Task item.
Though the entries contain pictures, the copy you make should hold only the rest, exactly as written.

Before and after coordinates
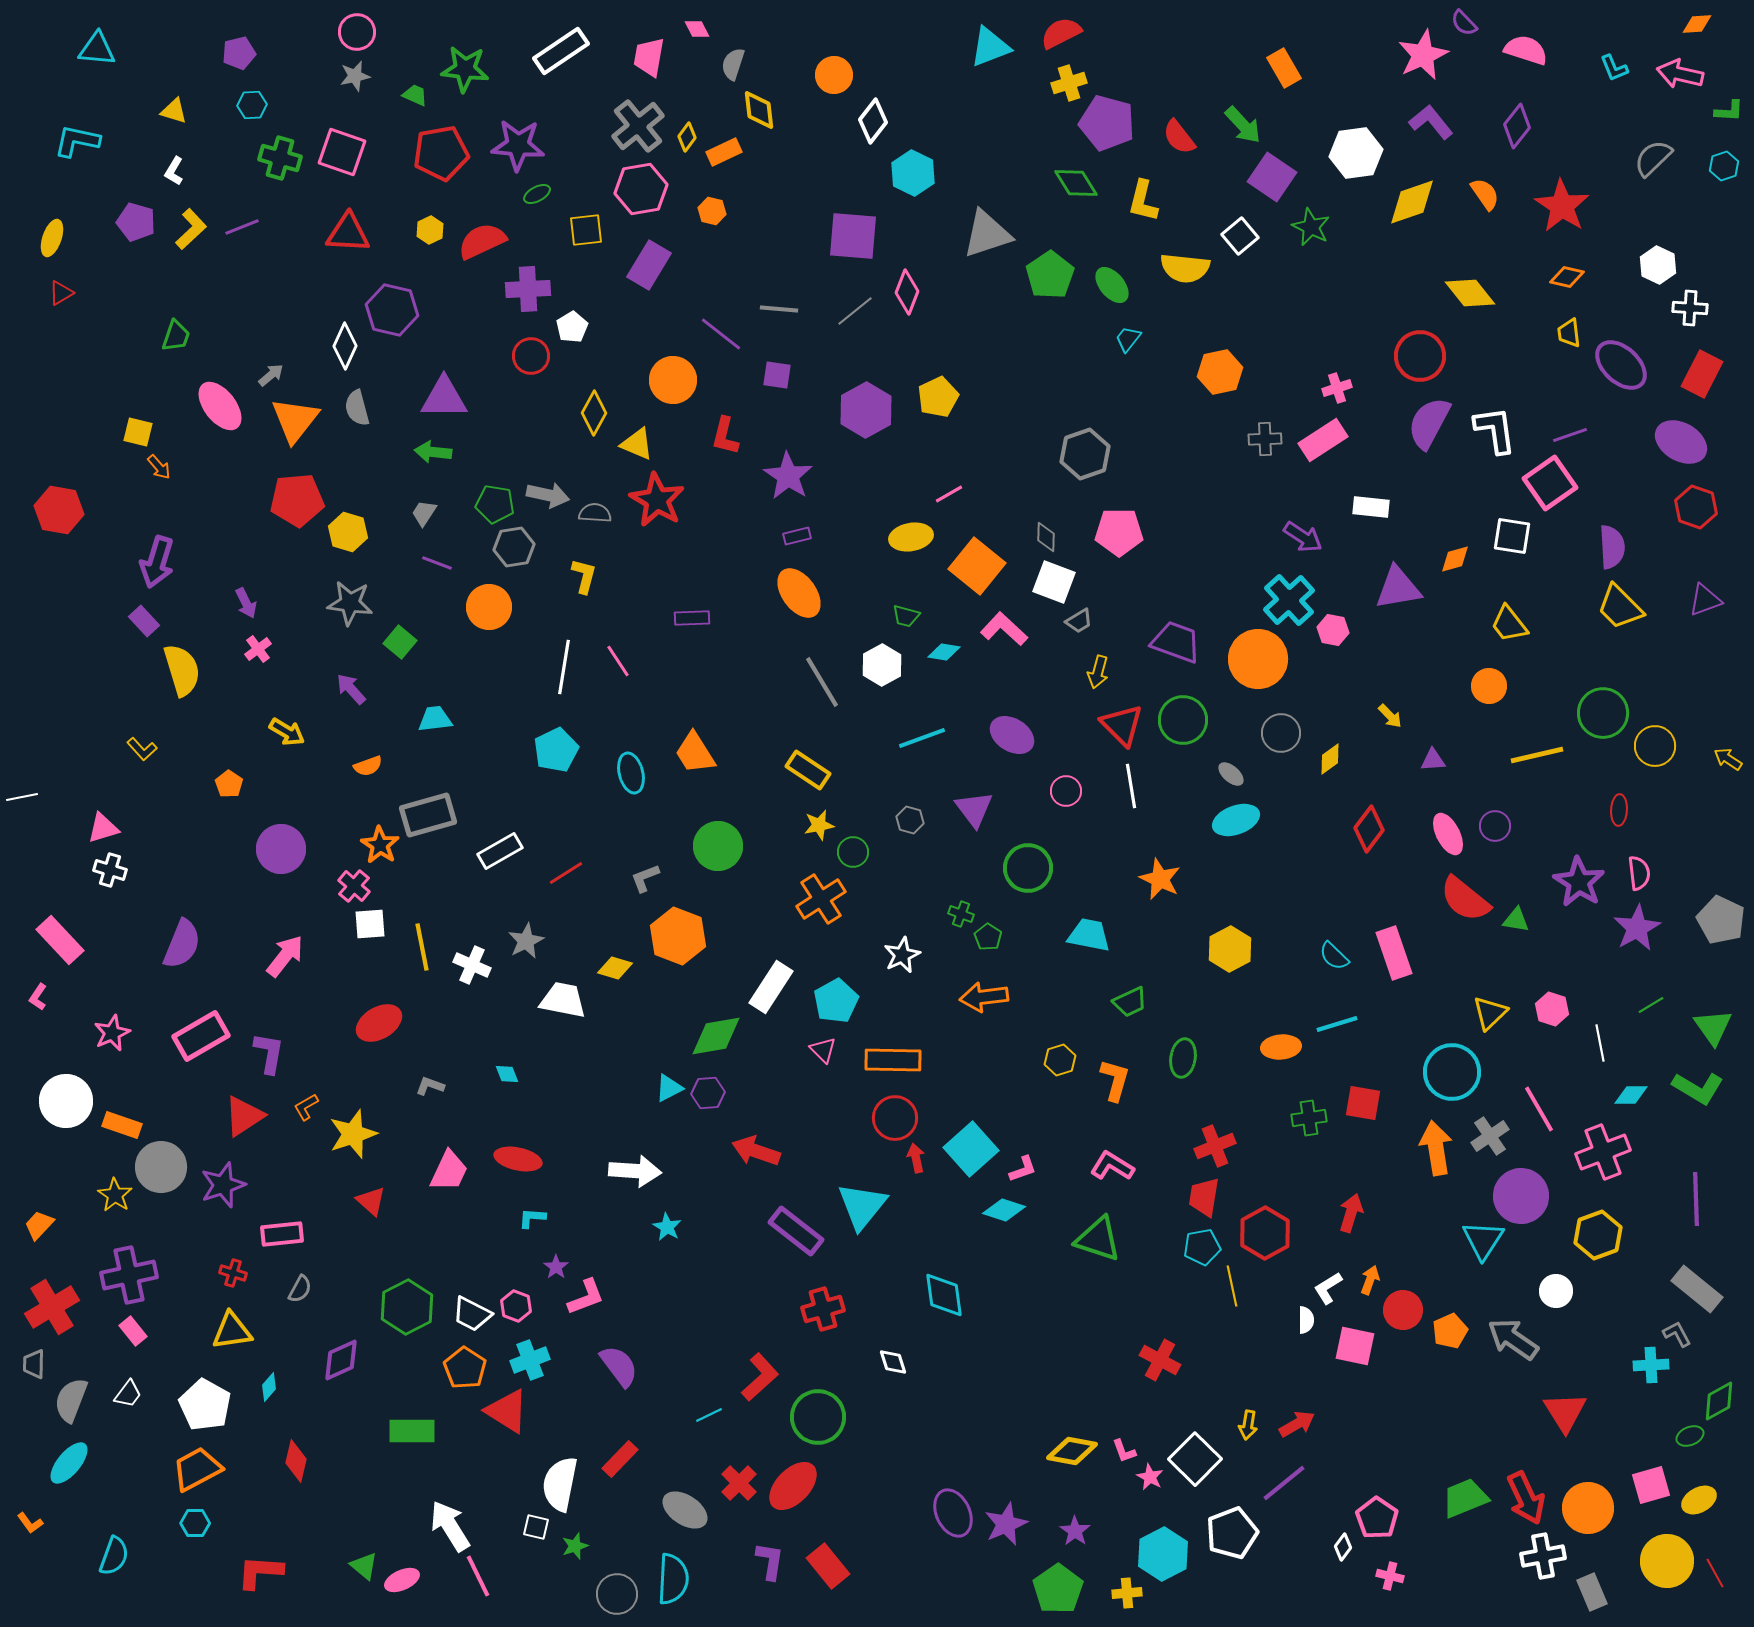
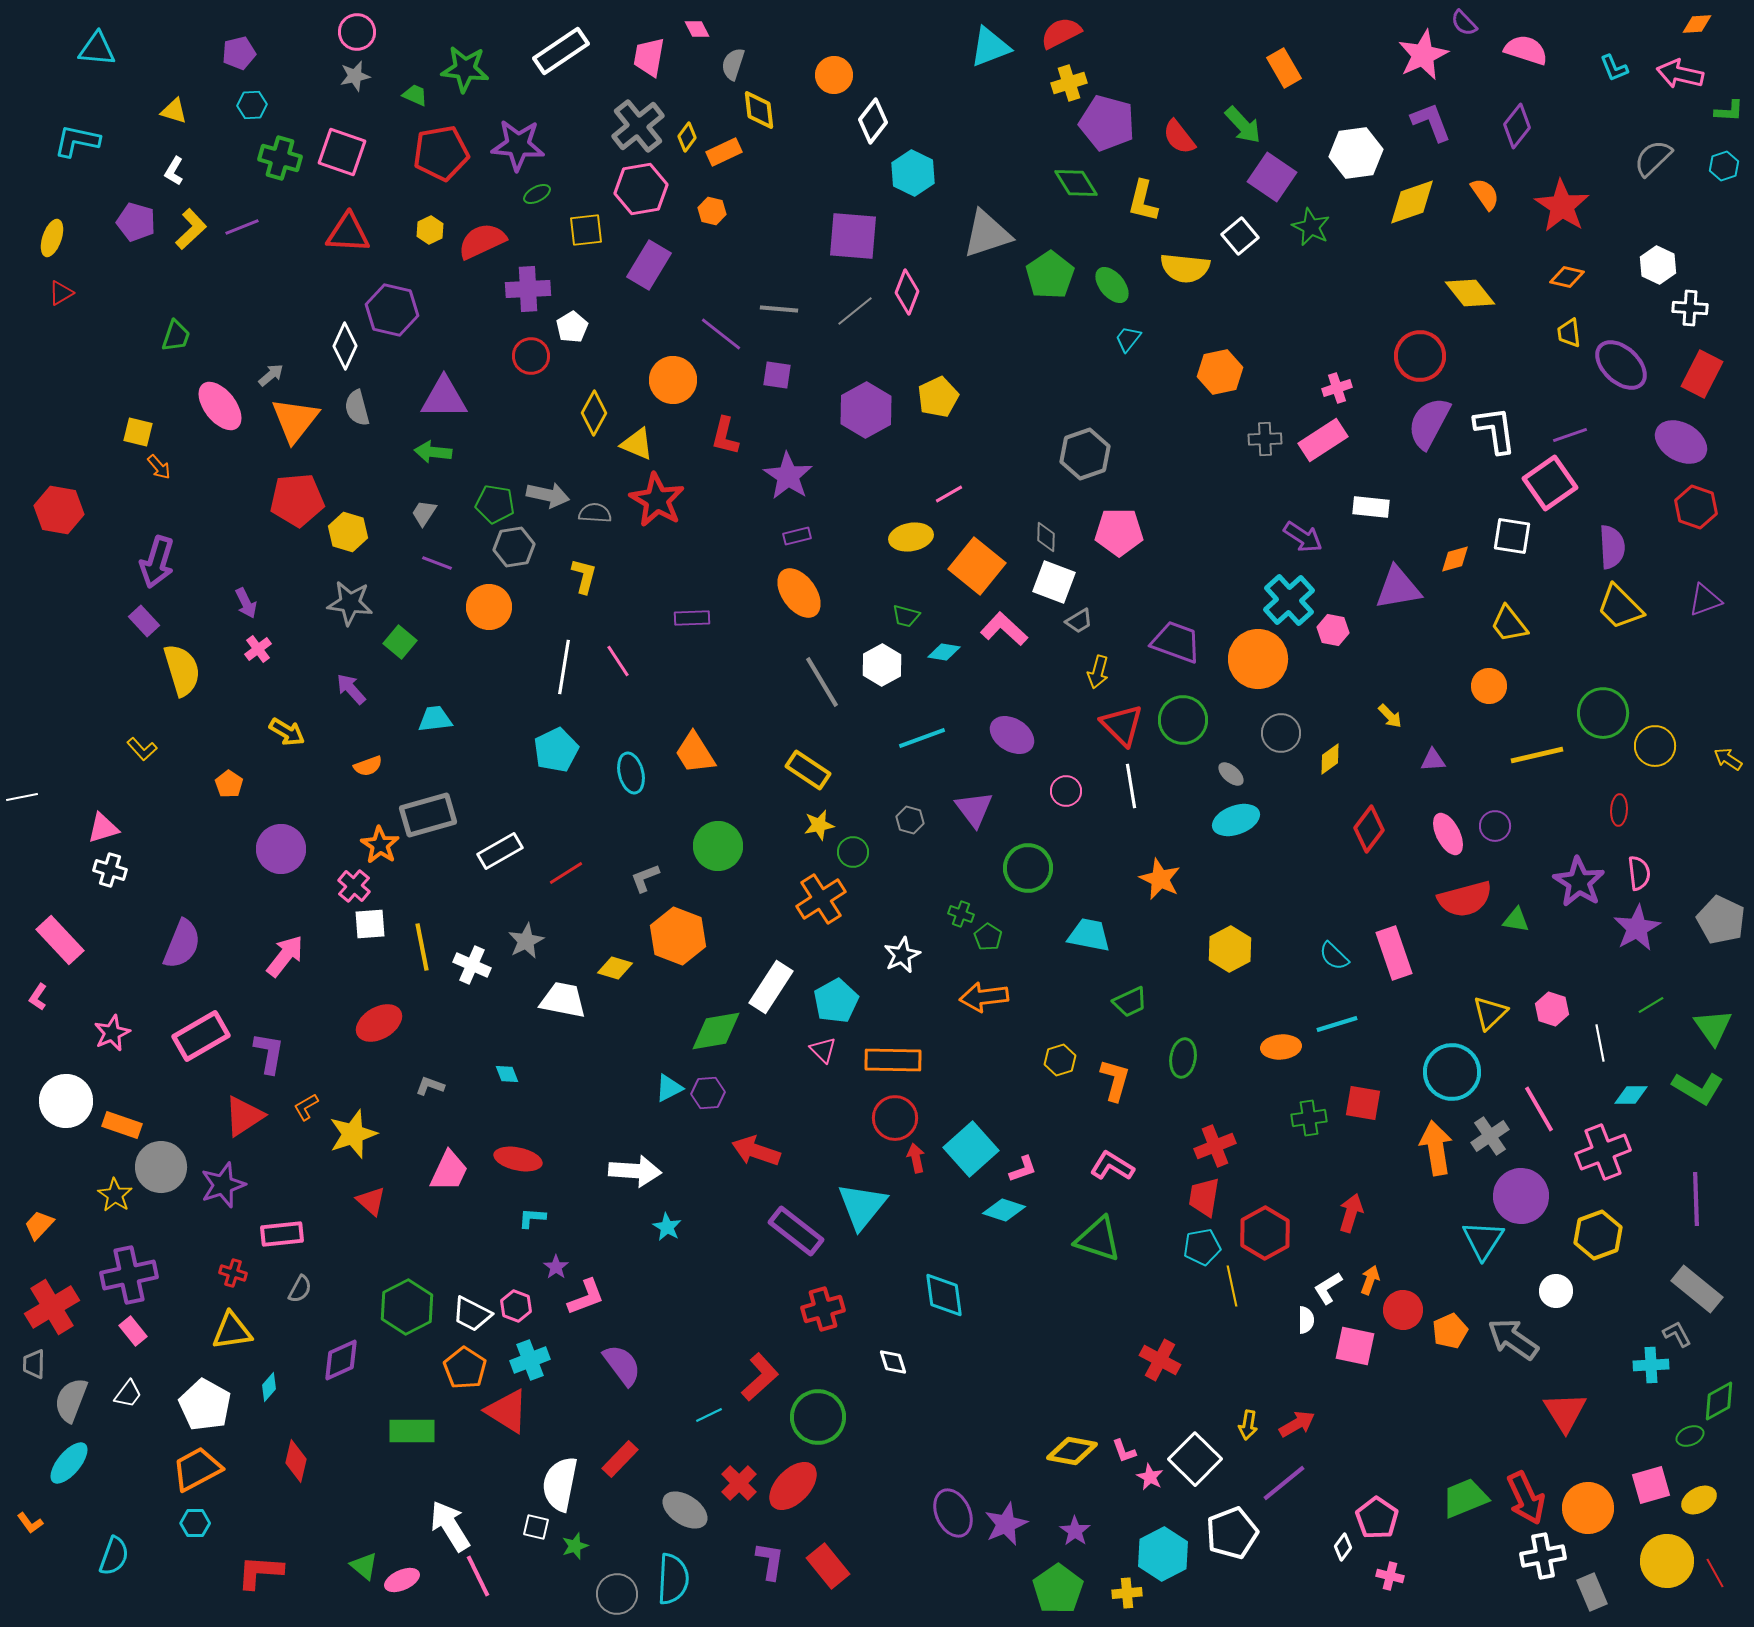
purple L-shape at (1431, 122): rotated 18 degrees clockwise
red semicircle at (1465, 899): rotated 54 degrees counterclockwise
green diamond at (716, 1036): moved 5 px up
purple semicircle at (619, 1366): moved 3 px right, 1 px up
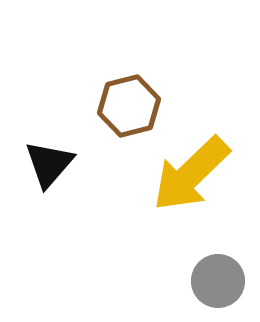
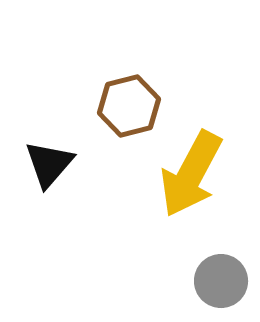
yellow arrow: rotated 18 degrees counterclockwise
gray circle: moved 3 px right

Result.
purple L-shape at (1431, 122): rotated 18 degrees clockwise
red semicircle at (1465, 899): rotated 54 degrees counterclockwise
green diamond at (716, 1036): moved 5 px up
purple semicircle at (619, 1366): moved 3 px right, 1 px up
yellow arrow: rotated 18 degrees counterclockwise
gray circle: moved 3 px right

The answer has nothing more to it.